## PROBLEM DESCRIPTION
In the listing below, find the line with "yellow cone E7" and the line with "white cone I10". Repeat those two lines and all lines between them exactly.

## LISTED ENTRIES
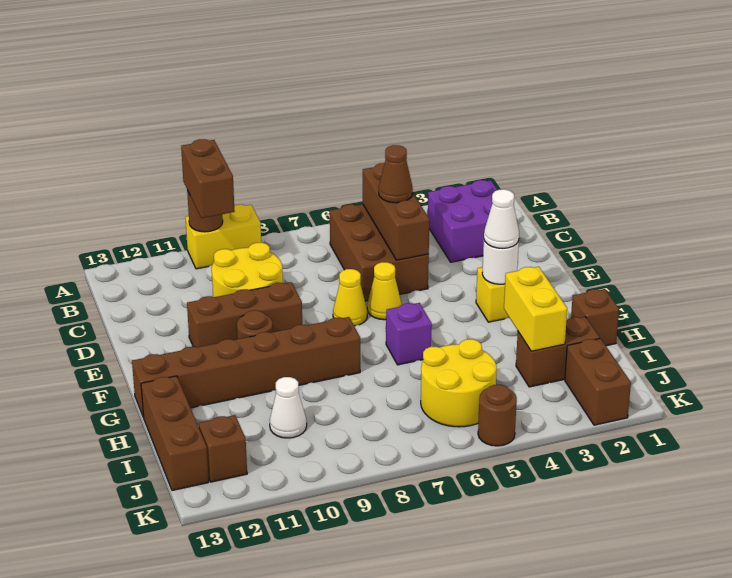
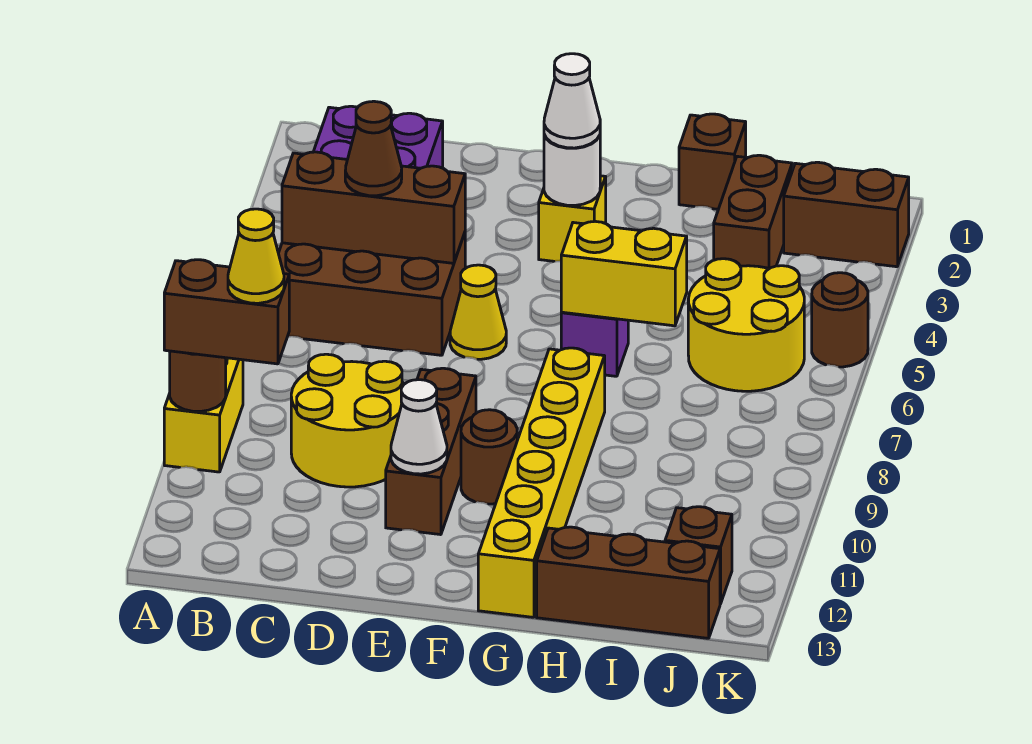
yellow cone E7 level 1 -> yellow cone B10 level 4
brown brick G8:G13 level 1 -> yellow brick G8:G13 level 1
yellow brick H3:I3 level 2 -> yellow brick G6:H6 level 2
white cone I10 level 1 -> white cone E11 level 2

--

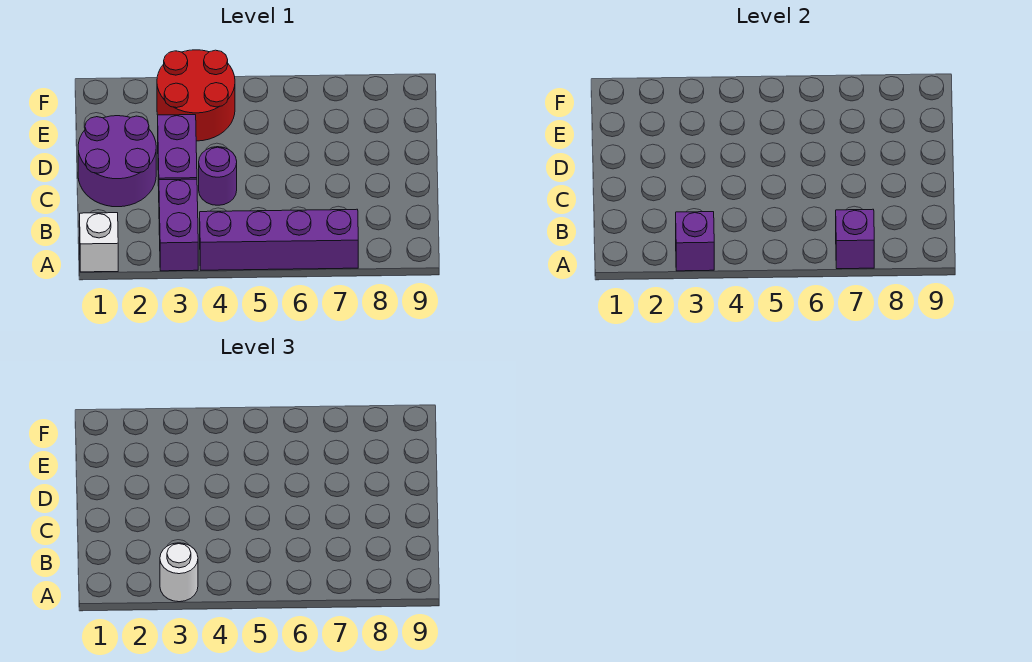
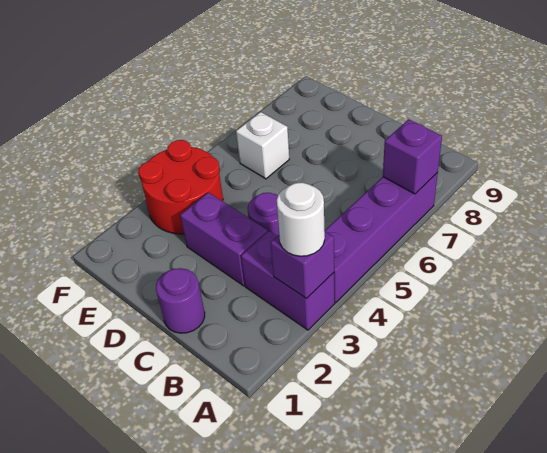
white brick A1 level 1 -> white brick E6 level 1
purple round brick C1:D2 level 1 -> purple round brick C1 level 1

## RESPONSE
yellow cone E7 level 1 -> yellow cone B10 level 4
brown brick G8:G13 level 1 -> yellow brick G8:G13 level 1
yellow brick H3:I3 level 2 -> yellow brick G6:H6 level 2
white cone I10 level 1 -> white cone E11 level 2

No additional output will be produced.